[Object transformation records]
= Beginning of Section =

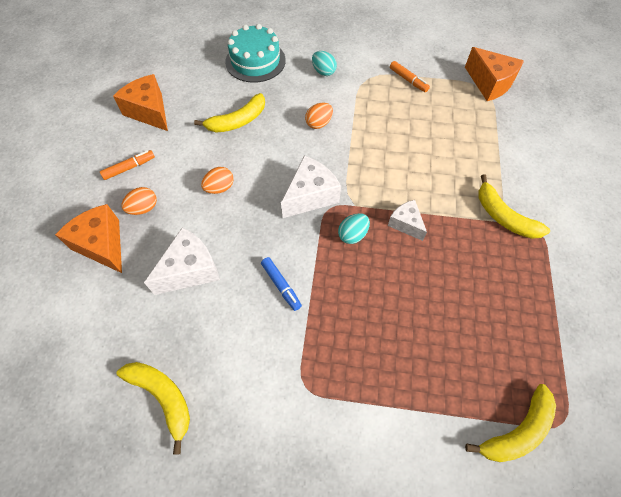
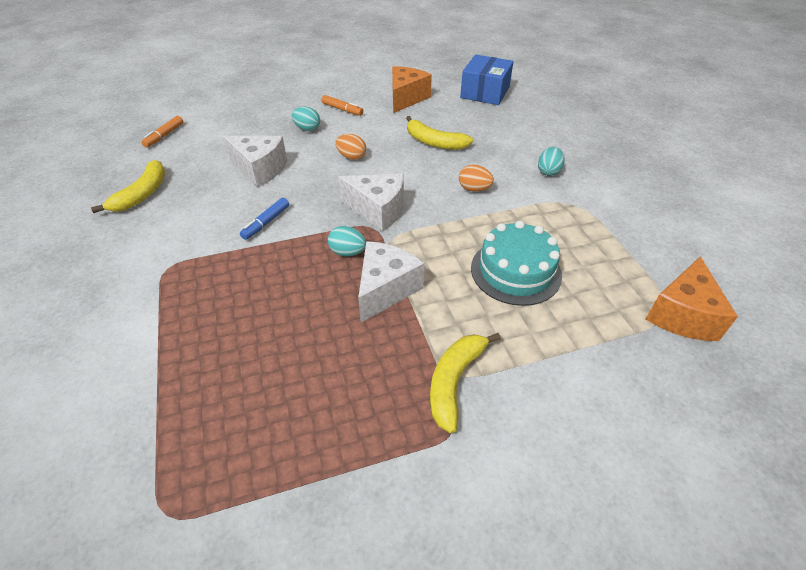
camera: 65 degrees right, 15 degrees down
(102, 245) = (264, 123): orange cheese -> none
(143, 208) = (307, 129): orange egg -> turquoise egg
(184, 55) = (485, 92): none -> blue box
(255, 61) = (518, 128): turquoise cake -> turquoise cake (515, 271)
(406, 224) = (385, 289): white cheese -> white cheese, size x1.63
(408, 80) = (604, 236): orange marker -> orange marker (164, 136)
(517, 430) = (147, 460): yellow banana -> none

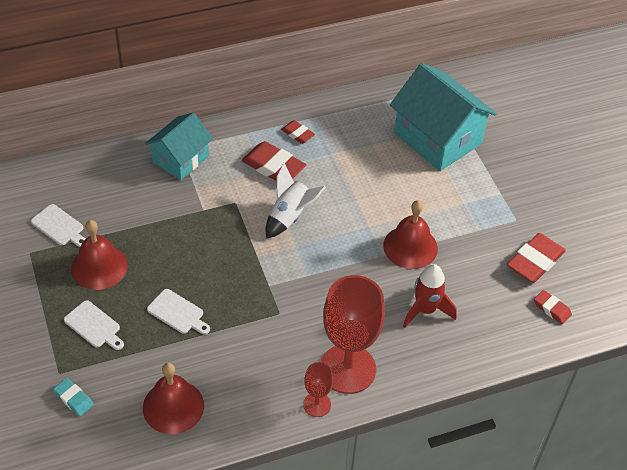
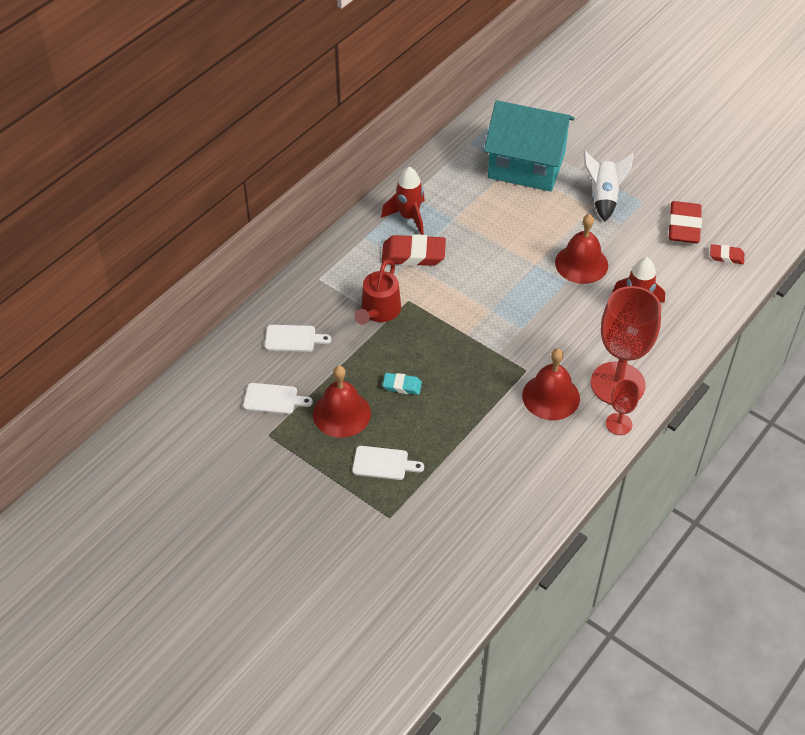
camera: 30 degrees left, 0 degrees up
(73, 399) = (422, 530): turquoise eraser -> turquoise eraser (402, 386)
(173, 406) = (509, 489): red bell -> red bell (551, 396)
(177, 313) = (444, 415): white cutting board -> white cutting board (293, 339)
(180, 159) = (327, 288): turquoise house -> none
(203, 199) = (379, 311): none -> red watering can
(290, 216) = (464, 288): white rocket -> white rocket (603, 197)
(297, 134) = (408, 217): red eraser -> red rocket

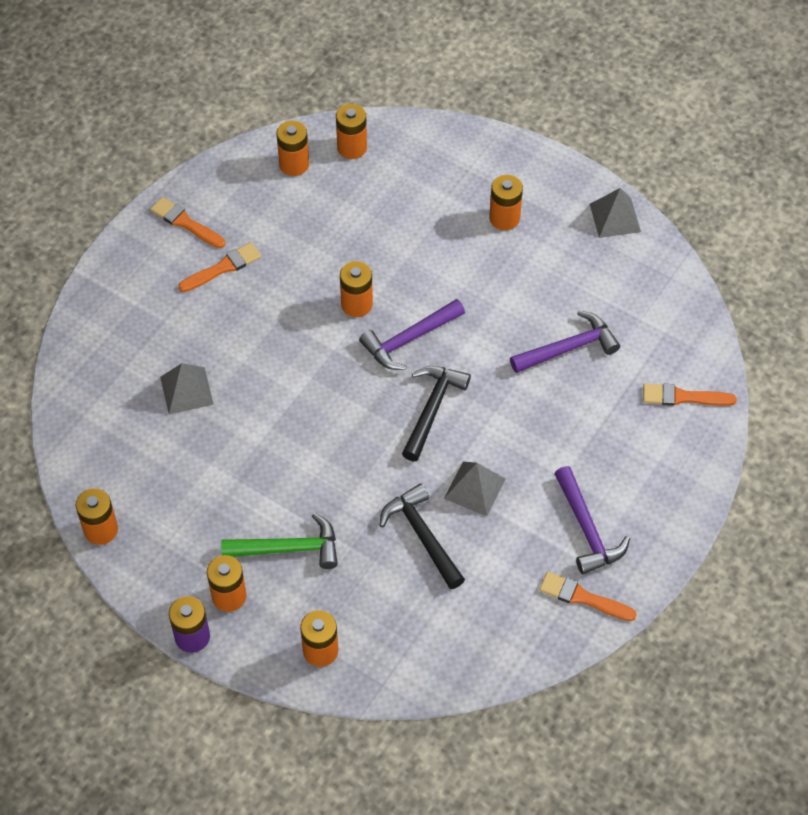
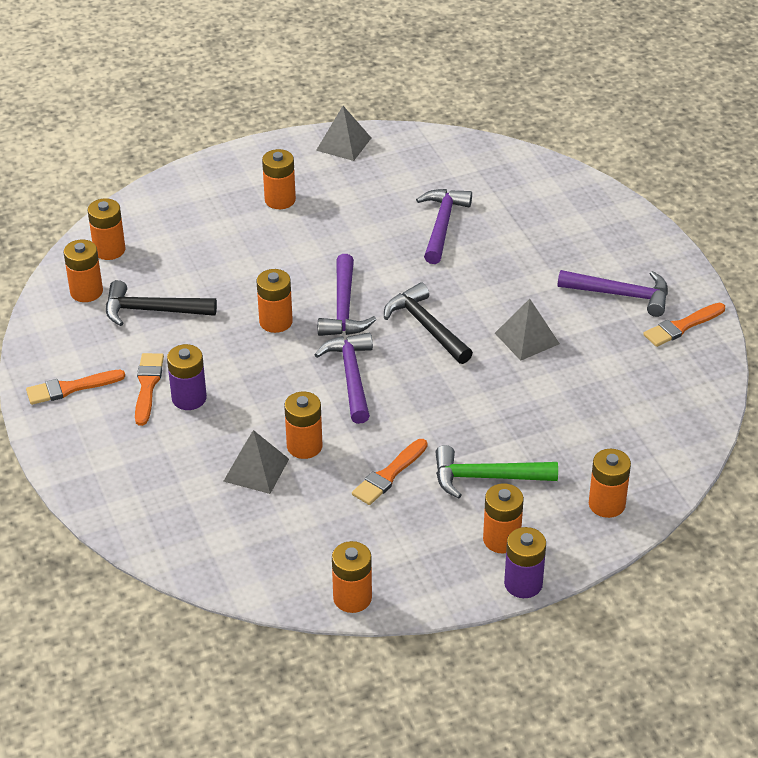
camera: 55 degrees left, 15 degrees down
(229, 301) = (189, 398): none -> purple battery
(234, 406) = (304, 446): none -> orange battery
(289, 548) = (486, 477): green hammer -> green hammer turned 120 degrees counterclockwise
(333, 391) = (351, 376): none -> purple hammer
(422, 536) = (545, 389): black hammer -> black hammer (152, 310)
(683, 397) = (546, 189): orange brush -> orange brush (389, 475)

= End of Section =

Directions:
Return word for word the lines from the beginning of the entries through the line that contains "(406, 224) = (385, 289): white", both ends included, but no pictures.

Response for this exercise:
camera: 65 degrees right, 15 degrees down
(102, 245) = (264, 123): orange cheese -> none
(143, 208) = (307, 129): orange egg -> turquoise egg
(184, 55) = (485, 92): none -> blue box
(255, 61) = (518, 128): turquoise cake -> turquoise cake (515, 271)
(406, 224) = (385, 289): white cheese -> white cheese, size x1.63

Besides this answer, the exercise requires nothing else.